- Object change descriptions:
+++
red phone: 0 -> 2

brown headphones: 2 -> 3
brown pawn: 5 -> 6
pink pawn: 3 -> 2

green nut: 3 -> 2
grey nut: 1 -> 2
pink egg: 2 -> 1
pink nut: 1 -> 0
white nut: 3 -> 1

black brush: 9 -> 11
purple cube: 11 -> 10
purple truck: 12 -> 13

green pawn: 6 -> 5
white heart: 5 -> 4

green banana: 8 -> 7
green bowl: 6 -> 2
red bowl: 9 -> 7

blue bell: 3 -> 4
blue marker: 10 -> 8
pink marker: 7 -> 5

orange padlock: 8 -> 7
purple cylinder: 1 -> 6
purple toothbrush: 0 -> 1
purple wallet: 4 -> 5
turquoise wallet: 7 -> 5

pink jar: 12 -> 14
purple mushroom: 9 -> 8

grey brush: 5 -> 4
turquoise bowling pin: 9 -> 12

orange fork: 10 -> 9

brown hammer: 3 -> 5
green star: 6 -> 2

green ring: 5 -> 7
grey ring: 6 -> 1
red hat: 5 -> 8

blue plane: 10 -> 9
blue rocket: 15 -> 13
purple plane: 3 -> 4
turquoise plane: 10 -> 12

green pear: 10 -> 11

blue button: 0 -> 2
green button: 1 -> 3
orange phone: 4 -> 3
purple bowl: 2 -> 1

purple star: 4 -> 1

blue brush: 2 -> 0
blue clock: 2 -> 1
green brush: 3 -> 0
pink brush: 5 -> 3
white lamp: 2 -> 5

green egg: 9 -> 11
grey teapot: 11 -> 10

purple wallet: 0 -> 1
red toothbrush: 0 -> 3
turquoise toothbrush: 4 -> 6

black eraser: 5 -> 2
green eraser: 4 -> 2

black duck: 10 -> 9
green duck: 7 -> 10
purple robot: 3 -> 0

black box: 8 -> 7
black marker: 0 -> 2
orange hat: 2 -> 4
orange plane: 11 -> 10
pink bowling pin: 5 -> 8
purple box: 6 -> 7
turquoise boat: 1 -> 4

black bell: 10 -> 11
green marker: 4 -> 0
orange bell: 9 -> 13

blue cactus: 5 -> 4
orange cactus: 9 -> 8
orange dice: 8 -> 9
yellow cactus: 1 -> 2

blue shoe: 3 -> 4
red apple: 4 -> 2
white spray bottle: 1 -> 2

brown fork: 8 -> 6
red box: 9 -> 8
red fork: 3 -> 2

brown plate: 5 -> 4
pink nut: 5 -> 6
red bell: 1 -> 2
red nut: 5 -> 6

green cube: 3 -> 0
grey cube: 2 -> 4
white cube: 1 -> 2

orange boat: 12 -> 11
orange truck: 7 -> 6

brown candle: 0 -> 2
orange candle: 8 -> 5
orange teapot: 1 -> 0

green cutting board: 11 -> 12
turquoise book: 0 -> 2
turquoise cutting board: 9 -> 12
+++
- Aim of the exercise:
Look back at the entries above and repeat, unchanged, every line from the line holding "blue button: 0 -> 2" through the line holding "orange teapot: 1 -> 0".

- Task response:
blue button: 0 -> 2
green button: 1 -> 3
orange phone: 4 -> 3
purple bowl: 2 -> 1

purple star: 4 -> 1

blue brush: 2 -> 0
blue clock: 2 -> 1
green brush: 3 -> 0
pink brush: 5 -> 3
white lamp: 2 -> 5

green egg: 9 -> 11
grey teapot: 11 -> 10

purple wallet: 0 -> 1
red toothbrush: 0 -> 3
turquoise toothbrush: 4 -> 6

black eraser: 5 -> 2
green eraser: 4 -> 2

black duck: 10 -> 9
green duck: 7 -> 10
purple robot: 3 -> 0

black box: 8 -> 7
black marker: 0 -> 2
orange hat: 2 -> 4
orange plane: 11 -> 10
pink bowling pin: 5 -> 8
purple box: 6 -> 7
turquoise boat: 1 -> 4

black bell: 10 -> 11
green marker: 4 -> 0
orange bell: 9 -> 13

blue cactus: 5 -> 4
orange cactus: 9 -> 8
orange dice: 8 -> 9
yellow cactus: 1 -> 2

blue shoe: 3 -> 4
red apple: 4 -> 2
white spray bottle: 1 -> 2

brown fork: 8 -> 6
red box: 9 -> 8
red fork: 3 -> 2

brown plate: 5 -> 4
pink nut: 5 -> 6
red bell: 1 -> 2
red nut: 5 -> 6

green cube: 3 -> 0
grey cube: 2 -> 4
white cube: 1 -> 2

orange boat: 12 -> 11
orange truck: 7 -> 6

brown candle: 0 -> 2
orange candle: 8 -> 5
orange teapot: 1 -> 0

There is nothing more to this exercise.